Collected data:
= = = = =
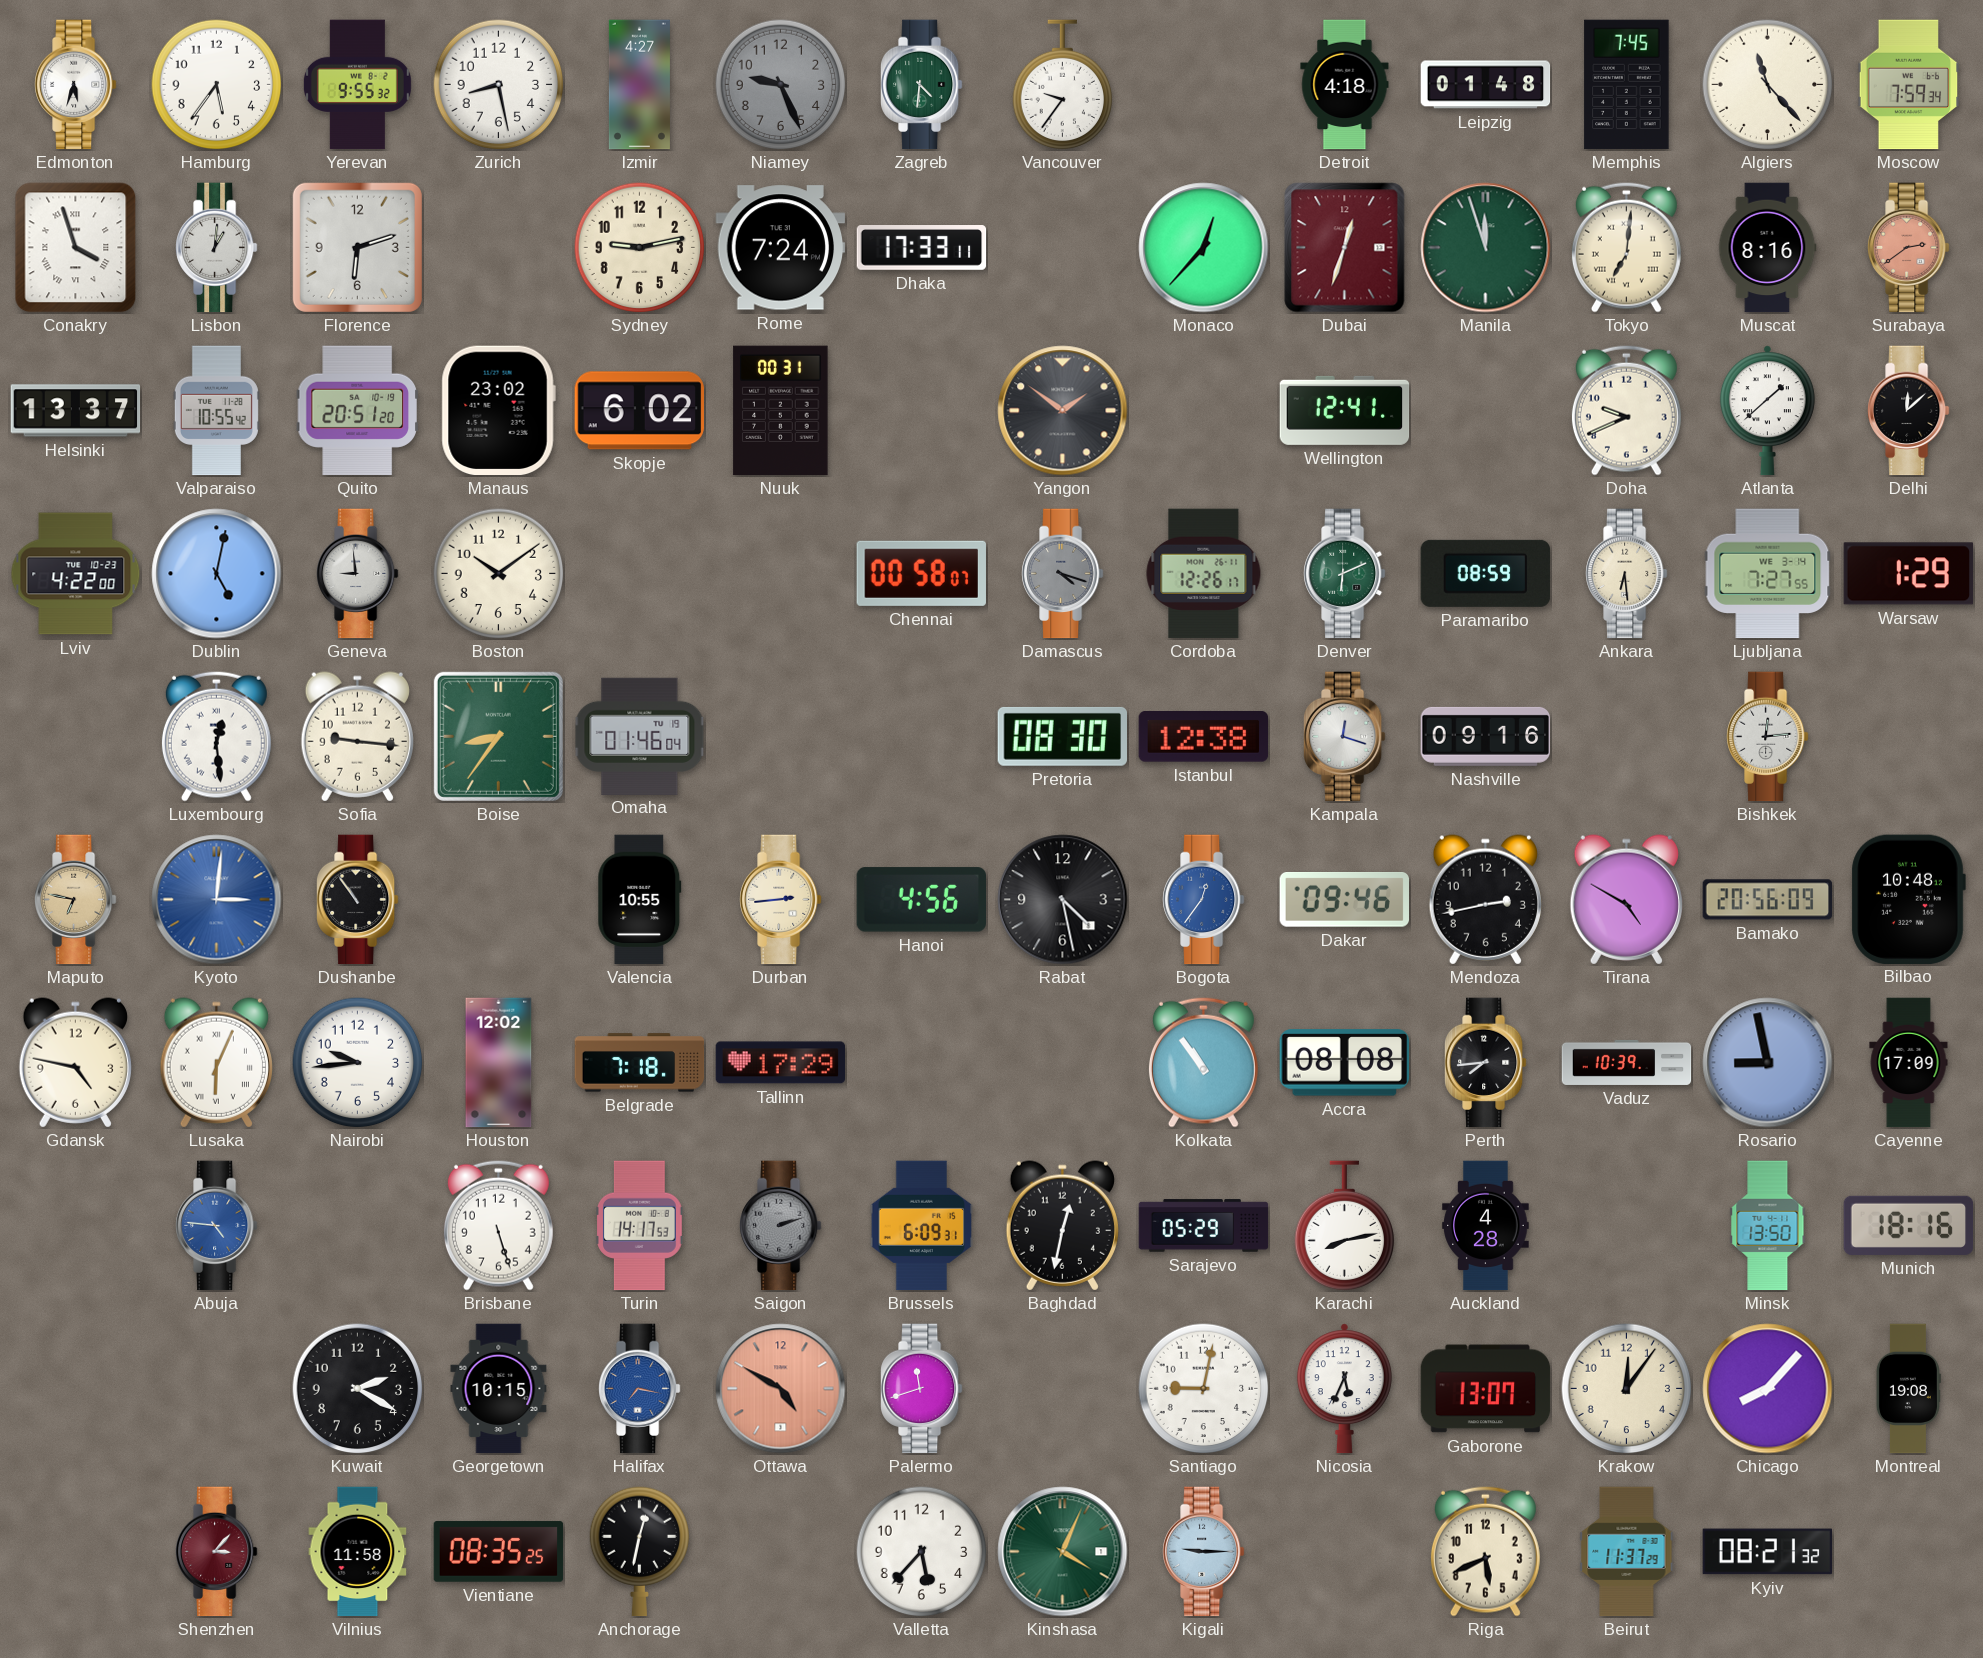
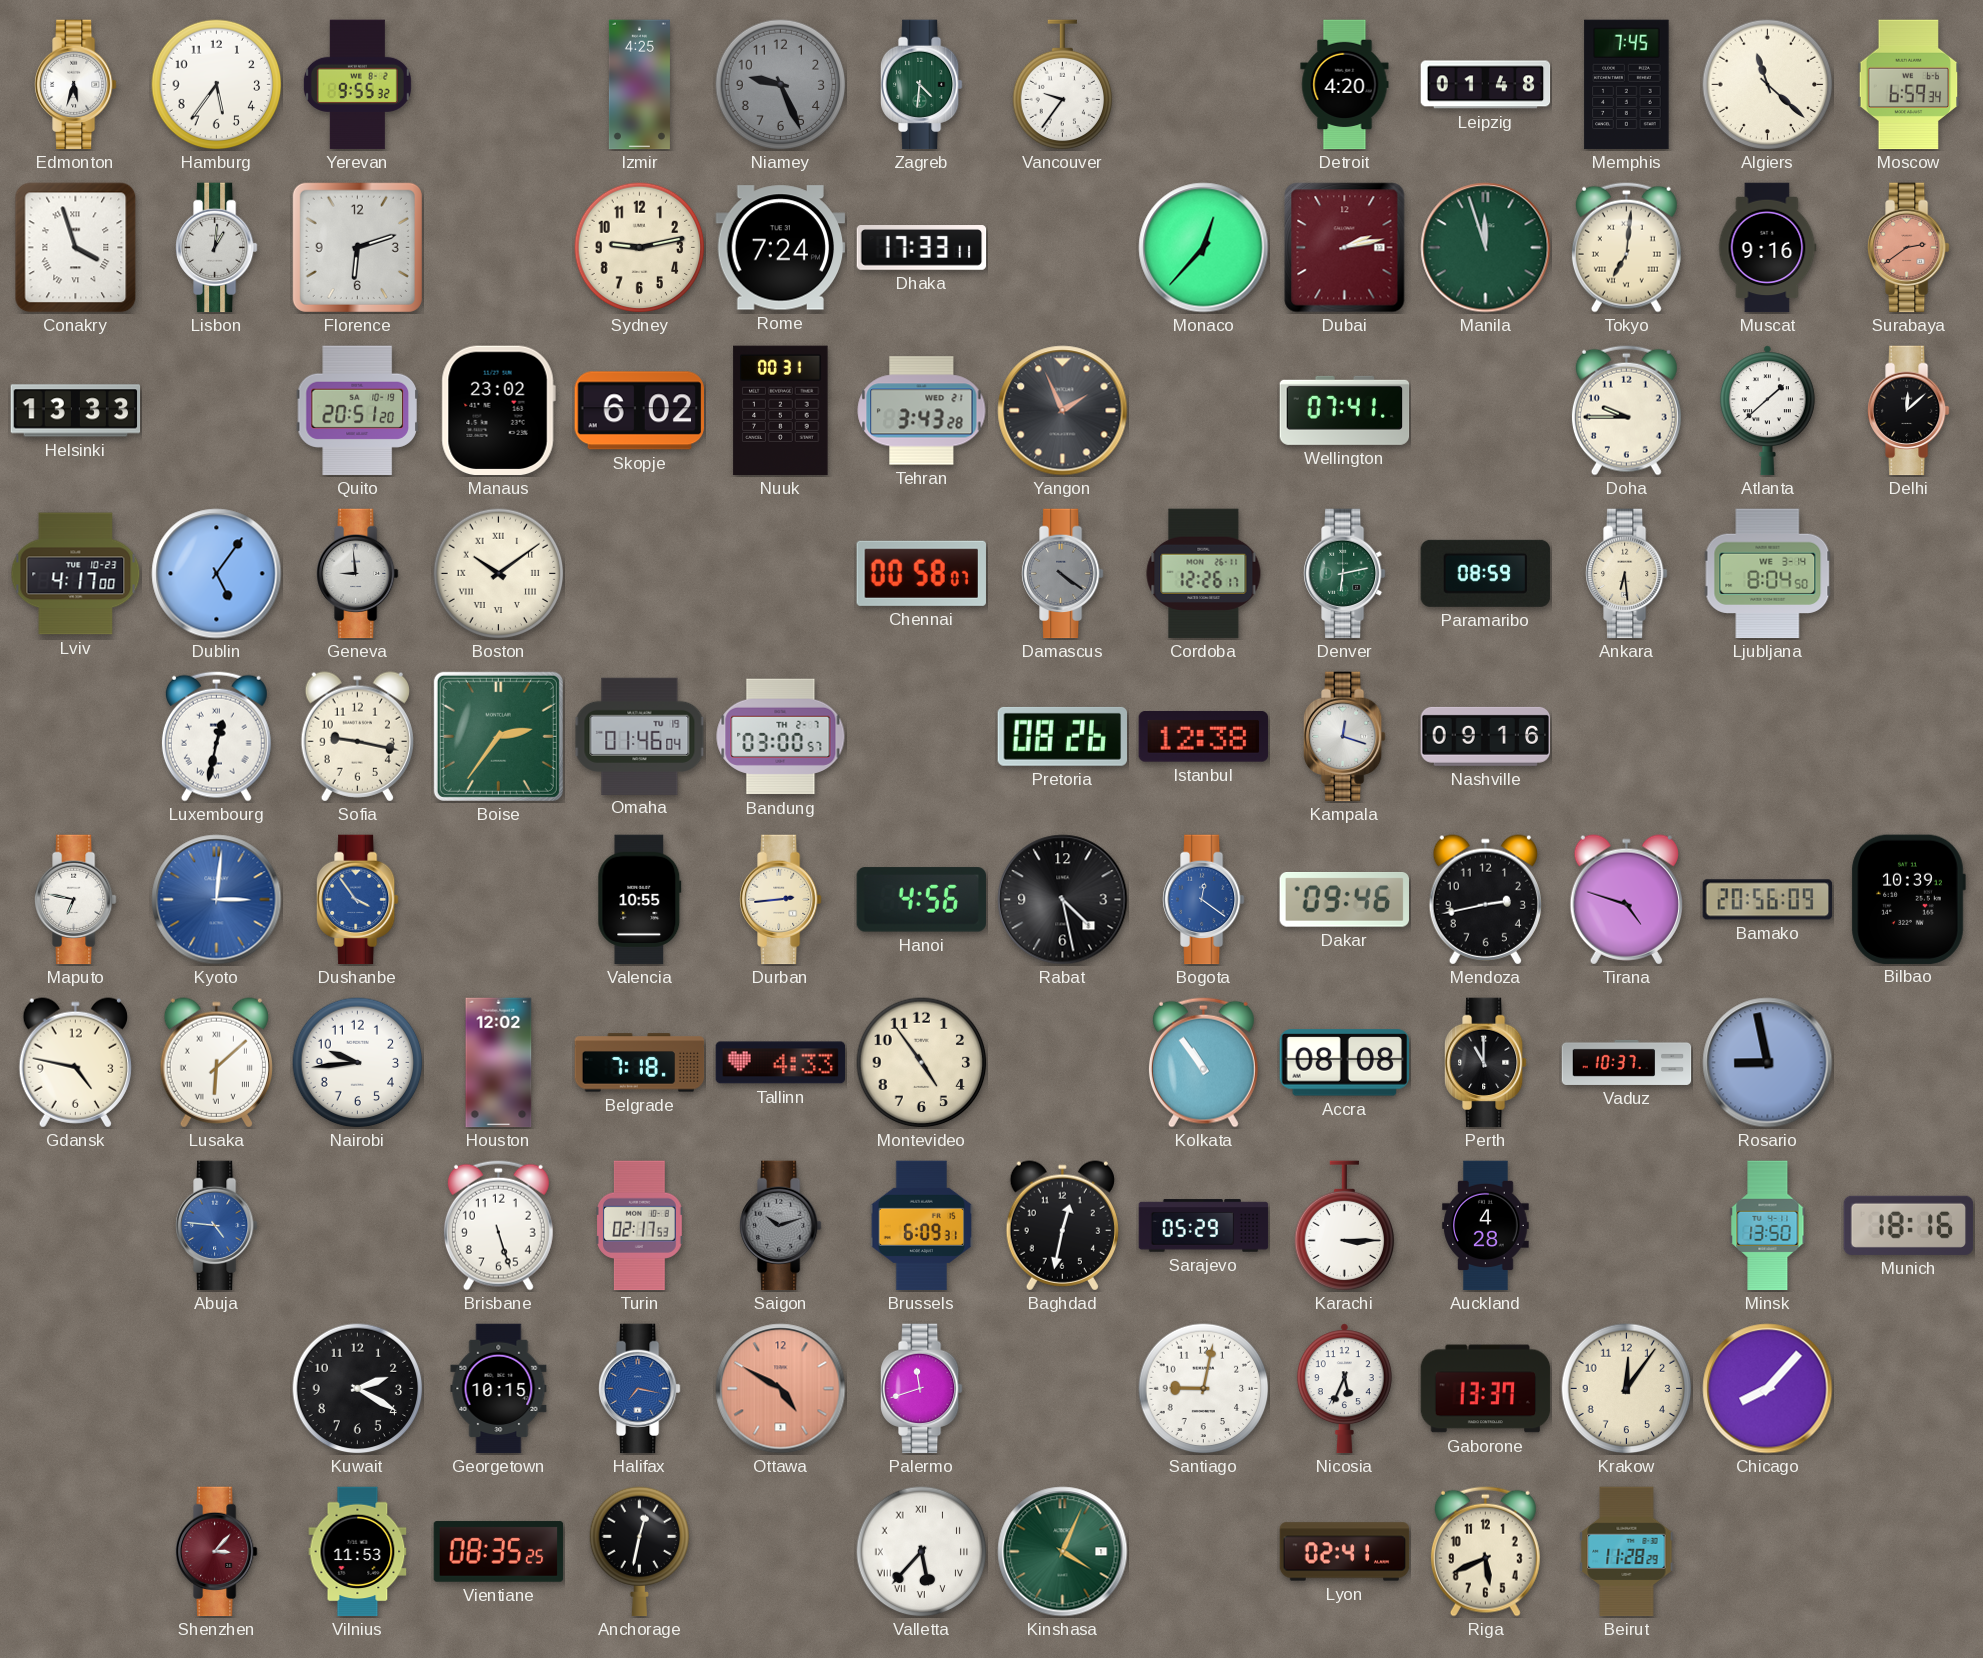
Zurich: 8:28 -> none
Izmir: 4:27 -> 4:25
Detroit: 4:18 -> 4:20
Algiers: 11:23 -> 11:22
Moscow: 7:59 -> 6:59
Dubai: 12:33 -> 2:13
Muscat: 8:16 -> 9:16
Helsinki: 13:37 -> 13:33
Valparaiso: 10:55 -> none
Tehran: none -> 3:43
Yangon: 1:51 -> 1:56
Wellington: 12:41 -> 07:41
Doha: 9:41 -> 9:45
Lviv: 4:22 -> 4:17
Dublin: 5:02 -> 5:06
Boston numerals: Arabic -> Roman
Damascus: 4:18 -> 4:21
Denver: 6:11 -> 6:13
Ljubljana: 7:27 -> 8:04
Warsaw: 1:29 -> none
Luxembourg: 12:29 -> 12:32
Sofia: 9:16 -> 9:17
Boise: 8:36 -> 2:36
Bandung: none -> 03:00
Pretoria: 08:30 -> 08:26
Bishkek: 12:14 -> none
Maputo dial: champagne -> white
Dushanbe: 10:54 -> 3:54
Dushanbe dial: black -> blue
Bogota: 12:36 -> 12:21
Tirana: 4:50 -> 4:48
Bilbao: 10:48 -> 10:39
Lusaka: 6:04 -> 6:08
Tallinn: 17:29 -> 4:33
Montevideo: none -> 4:54
Perth: 7:44 -> 11:00
Vaduz: 10:39 -> 10:37
Cayenne: 17:09 -> none
Turin: 14:17 -> 02:17
Saigon: 2:12 -> 10:12
Karachi: 8:13 -> 3:15
Gaborone: 13:07 -> 13:37
Montreal: 19:08 -> none
Vilnius: 11:58 -> 11:53
Valletta numerals: Arabic -> Roman
Kigali: 9:15 -> none
Lyon: none -> 02:41
Beirut: 11:37 -> 11:28
Kyiv: 08:21 -> none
= = = = =
# Request
Show every line above that contains the word "numerals", counting only matches in the same case.

# Worked answer
Boston numerals: Arabic -> Roman
Valletta numerals: Arabic -> Roman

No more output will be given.